BEGIN DATA SUPPLIED

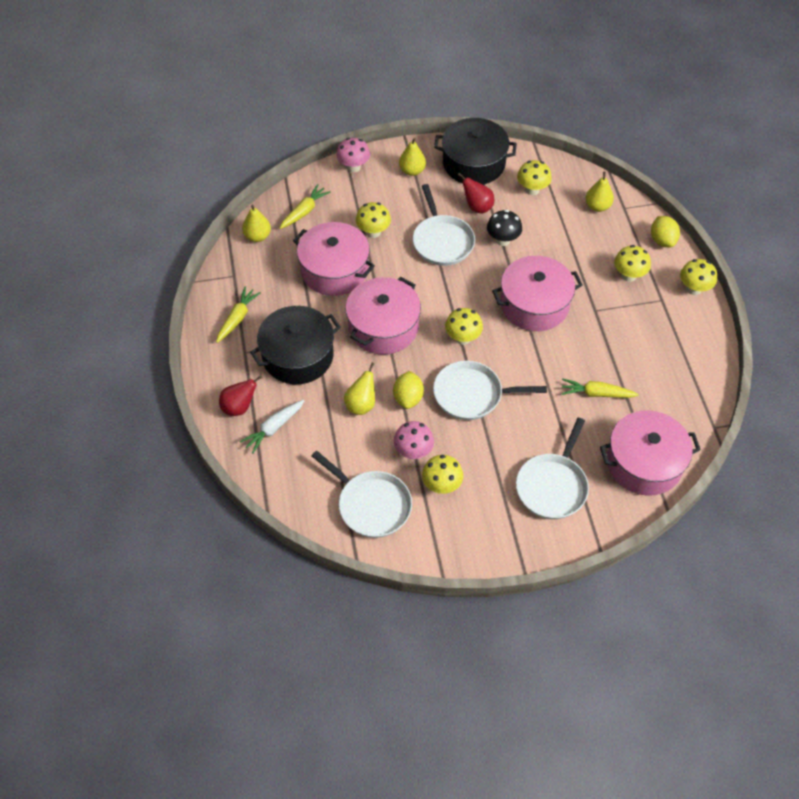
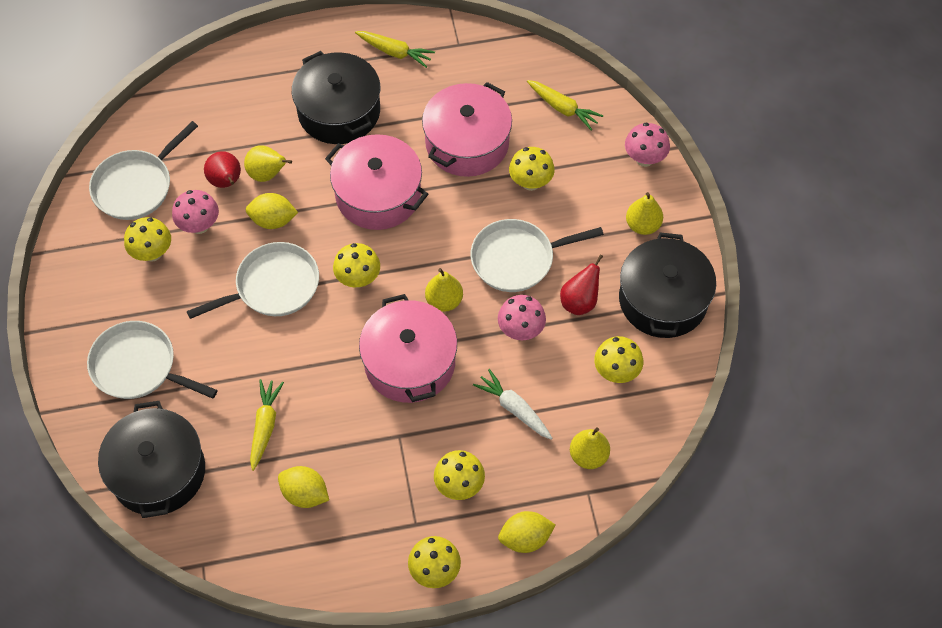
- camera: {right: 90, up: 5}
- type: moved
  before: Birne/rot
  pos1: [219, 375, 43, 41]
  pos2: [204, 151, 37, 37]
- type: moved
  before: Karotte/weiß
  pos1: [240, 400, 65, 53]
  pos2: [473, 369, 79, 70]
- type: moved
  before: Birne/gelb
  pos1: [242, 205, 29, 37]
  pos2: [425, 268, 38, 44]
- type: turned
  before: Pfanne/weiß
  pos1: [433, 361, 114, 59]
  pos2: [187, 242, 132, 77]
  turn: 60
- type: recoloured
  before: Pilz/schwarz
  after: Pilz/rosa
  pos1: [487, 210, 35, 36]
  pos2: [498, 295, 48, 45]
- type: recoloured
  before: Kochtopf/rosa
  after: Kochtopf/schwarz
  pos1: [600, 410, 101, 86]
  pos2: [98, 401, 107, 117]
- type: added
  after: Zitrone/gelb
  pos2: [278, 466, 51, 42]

END DATA SUPPLIED

INSTRUCTIONS FOR THE TASK:
Which lines in the data above contain "Kochtopf"? Show each one.

REPLY TO THE EXERCISE:
  before: Kochtopf/rosa
  after: Kochtopf/schwarz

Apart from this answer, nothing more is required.